Exercise goal:
Which lines in the items below contain the string "kern"? Show each such line in full, matching case exactly.

━━ Data provided

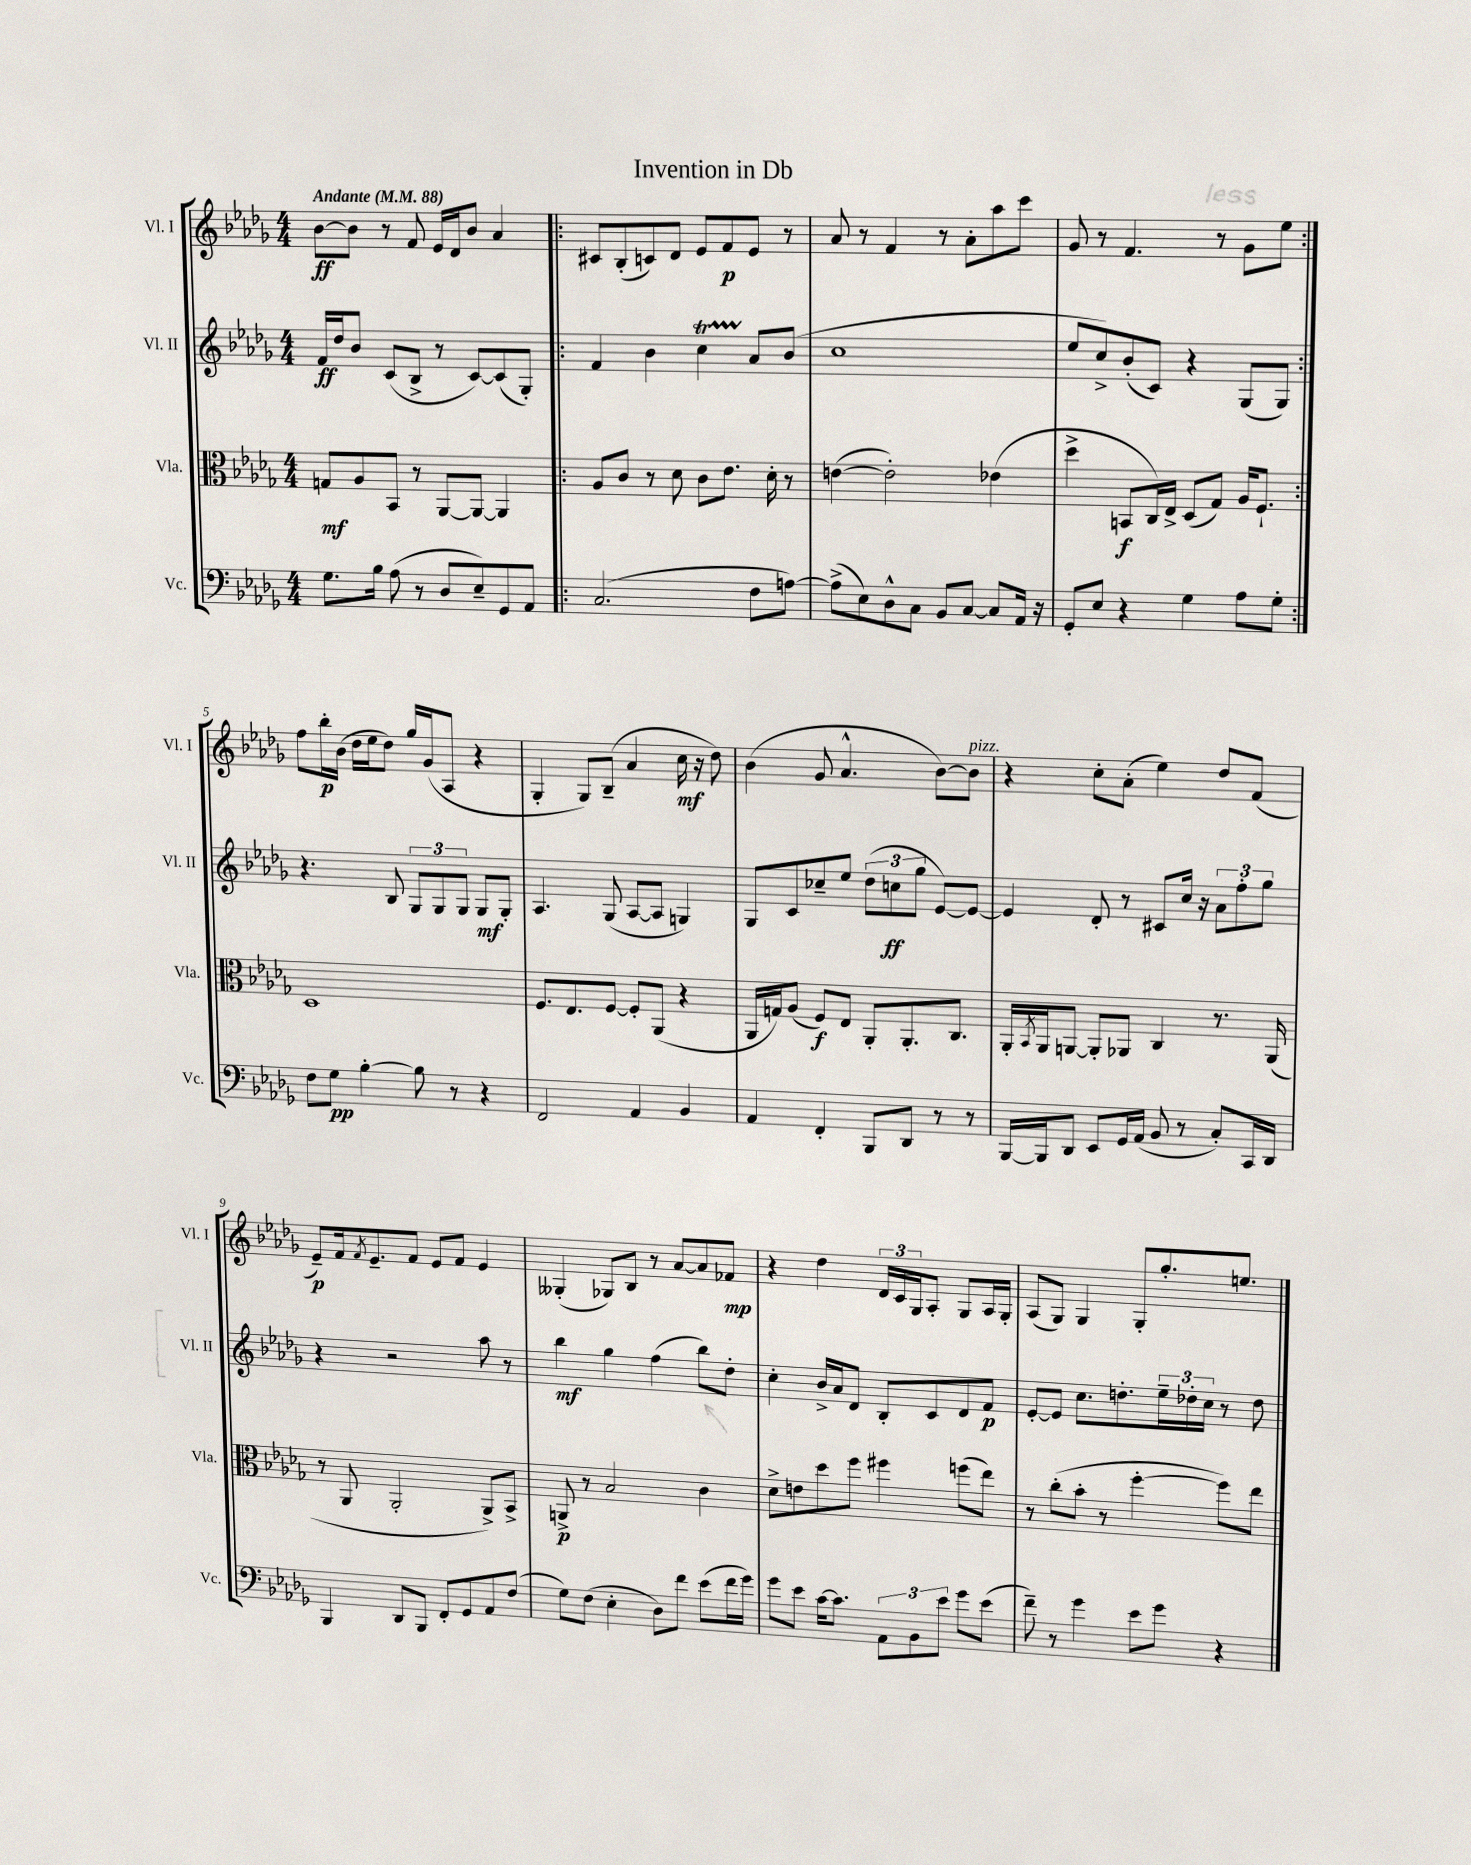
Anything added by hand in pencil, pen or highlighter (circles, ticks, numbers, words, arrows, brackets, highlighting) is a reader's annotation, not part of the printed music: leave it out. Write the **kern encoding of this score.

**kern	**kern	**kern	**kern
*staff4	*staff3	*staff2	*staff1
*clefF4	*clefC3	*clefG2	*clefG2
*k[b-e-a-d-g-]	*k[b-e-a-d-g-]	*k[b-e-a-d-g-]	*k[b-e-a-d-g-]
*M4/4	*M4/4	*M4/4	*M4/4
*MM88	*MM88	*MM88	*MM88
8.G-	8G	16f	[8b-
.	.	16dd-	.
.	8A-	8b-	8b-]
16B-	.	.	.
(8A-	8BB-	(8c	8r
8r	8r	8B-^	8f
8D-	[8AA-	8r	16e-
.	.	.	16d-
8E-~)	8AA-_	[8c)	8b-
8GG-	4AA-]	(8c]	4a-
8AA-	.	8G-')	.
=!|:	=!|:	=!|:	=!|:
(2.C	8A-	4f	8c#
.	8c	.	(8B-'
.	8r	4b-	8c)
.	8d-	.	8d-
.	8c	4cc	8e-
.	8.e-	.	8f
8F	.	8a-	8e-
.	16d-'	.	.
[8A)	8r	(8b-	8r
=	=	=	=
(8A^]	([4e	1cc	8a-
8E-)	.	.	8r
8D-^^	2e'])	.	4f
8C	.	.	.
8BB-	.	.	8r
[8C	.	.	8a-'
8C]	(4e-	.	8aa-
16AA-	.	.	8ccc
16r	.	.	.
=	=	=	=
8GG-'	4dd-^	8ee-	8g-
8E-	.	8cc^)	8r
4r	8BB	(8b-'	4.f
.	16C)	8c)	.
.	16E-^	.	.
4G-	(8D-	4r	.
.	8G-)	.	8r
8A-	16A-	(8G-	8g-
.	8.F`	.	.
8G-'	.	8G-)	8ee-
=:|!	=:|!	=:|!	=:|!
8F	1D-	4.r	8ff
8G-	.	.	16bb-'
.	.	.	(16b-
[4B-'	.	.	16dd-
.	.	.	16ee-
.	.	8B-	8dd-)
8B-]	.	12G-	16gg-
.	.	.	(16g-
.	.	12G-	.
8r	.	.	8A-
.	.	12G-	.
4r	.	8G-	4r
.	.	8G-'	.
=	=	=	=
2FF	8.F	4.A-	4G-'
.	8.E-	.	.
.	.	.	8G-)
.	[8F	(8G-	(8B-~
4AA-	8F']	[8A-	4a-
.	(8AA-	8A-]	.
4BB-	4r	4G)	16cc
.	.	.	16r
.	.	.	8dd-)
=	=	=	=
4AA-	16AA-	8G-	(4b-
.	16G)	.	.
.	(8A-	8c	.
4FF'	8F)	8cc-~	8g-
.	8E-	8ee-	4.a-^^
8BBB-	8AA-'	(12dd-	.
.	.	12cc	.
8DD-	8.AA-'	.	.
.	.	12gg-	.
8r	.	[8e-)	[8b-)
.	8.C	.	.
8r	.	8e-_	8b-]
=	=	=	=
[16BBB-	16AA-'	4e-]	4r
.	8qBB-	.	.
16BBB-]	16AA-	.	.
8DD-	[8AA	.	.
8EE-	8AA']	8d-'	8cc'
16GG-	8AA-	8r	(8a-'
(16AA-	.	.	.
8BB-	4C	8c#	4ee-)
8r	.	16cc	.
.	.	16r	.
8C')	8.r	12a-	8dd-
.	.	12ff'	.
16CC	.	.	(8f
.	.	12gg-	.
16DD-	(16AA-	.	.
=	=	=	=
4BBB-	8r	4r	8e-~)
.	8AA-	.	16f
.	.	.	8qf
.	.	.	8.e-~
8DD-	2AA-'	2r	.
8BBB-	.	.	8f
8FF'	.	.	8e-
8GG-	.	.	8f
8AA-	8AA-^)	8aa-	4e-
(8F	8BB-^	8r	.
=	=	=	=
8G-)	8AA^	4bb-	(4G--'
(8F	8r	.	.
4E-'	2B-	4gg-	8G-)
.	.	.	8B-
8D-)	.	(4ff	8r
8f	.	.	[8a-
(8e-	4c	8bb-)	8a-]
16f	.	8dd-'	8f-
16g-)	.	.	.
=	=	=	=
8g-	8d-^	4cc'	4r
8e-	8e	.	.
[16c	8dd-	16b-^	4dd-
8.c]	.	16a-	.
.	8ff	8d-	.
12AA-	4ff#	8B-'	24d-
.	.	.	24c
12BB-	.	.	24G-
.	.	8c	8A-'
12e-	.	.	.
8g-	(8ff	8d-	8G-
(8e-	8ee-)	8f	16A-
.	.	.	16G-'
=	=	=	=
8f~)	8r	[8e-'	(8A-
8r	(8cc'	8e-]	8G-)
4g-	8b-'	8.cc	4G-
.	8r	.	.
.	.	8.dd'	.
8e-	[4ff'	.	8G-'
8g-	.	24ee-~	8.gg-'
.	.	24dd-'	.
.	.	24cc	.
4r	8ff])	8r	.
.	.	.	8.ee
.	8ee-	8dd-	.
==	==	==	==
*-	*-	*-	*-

━━━━

Exercise answer:
Anything added by hand in pencil, pen or highlighter (circles, ticks, numbers, words, arrows, brackets, highlighting) is a reader's annotation, not part of the printed music: leave it out. Write the **kern encoding of this score.
**kern	**kern	**kern	**kern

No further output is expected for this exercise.